TASK STATEMENT => Restate the whole of the data below word for word, skipping the images.

SOURCE MATERIAL =>

--- --- ---

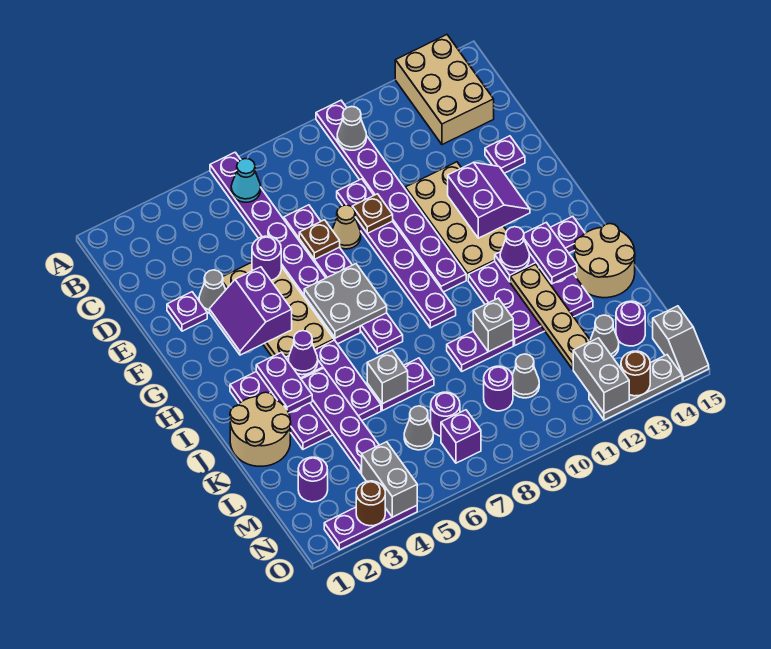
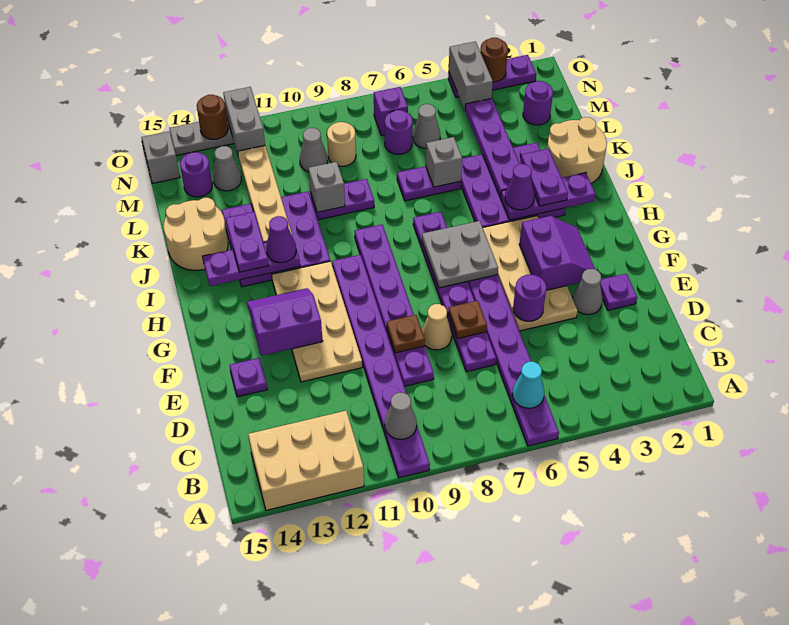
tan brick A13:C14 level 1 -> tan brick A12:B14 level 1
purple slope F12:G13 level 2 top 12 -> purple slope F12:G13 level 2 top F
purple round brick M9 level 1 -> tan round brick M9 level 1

--- --- ---

RESULT OF THE EXERCISE =>
tan brick A13:C14 level 1 -> tan brick A12:B14 level 1
purple slope F12:G13 level 2 top 12 -> purple slope F12:G13 level 2 top F
purple round brick M9 level 1 -> tan round brick M9 level 1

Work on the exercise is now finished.